*Data shown*:
· · · · · · ·
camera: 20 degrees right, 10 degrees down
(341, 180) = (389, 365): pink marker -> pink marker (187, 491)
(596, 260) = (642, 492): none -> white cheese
· · · · · · ·
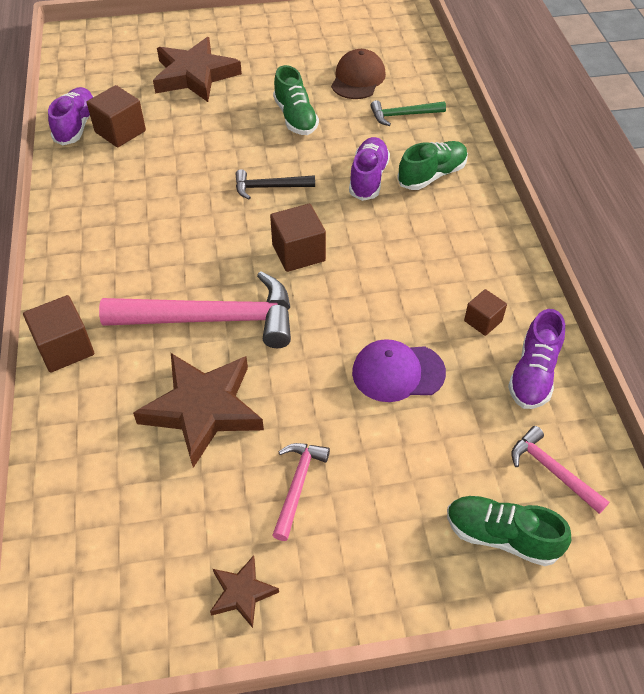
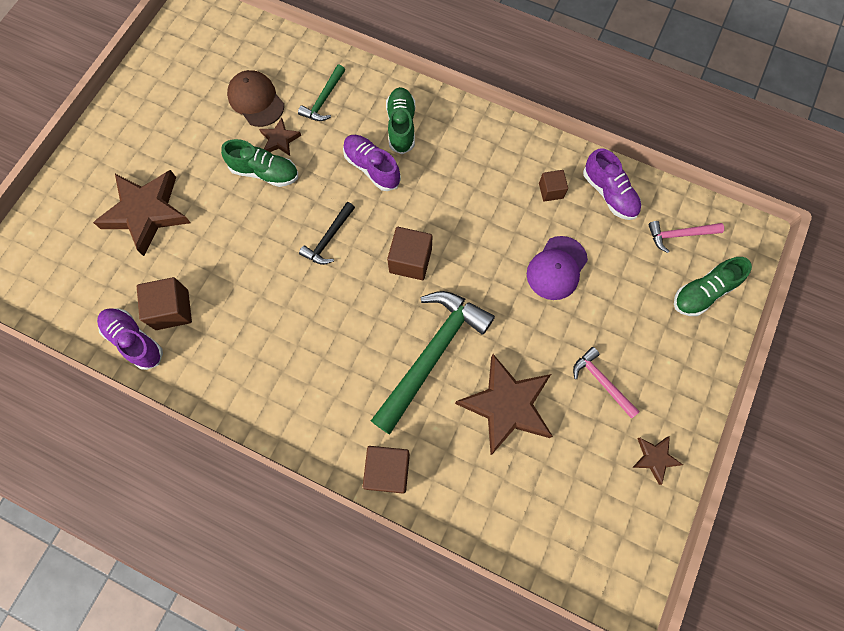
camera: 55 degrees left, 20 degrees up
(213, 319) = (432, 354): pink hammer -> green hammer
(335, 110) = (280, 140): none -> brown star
· · · · · · ·
*To do*:
For the word "none", show every line of the entries that holds it.

*Result for this exercise*:
(596, 260) = (642, 492): none -> white cheese
(335, 110) = (280, 140): none -> brown star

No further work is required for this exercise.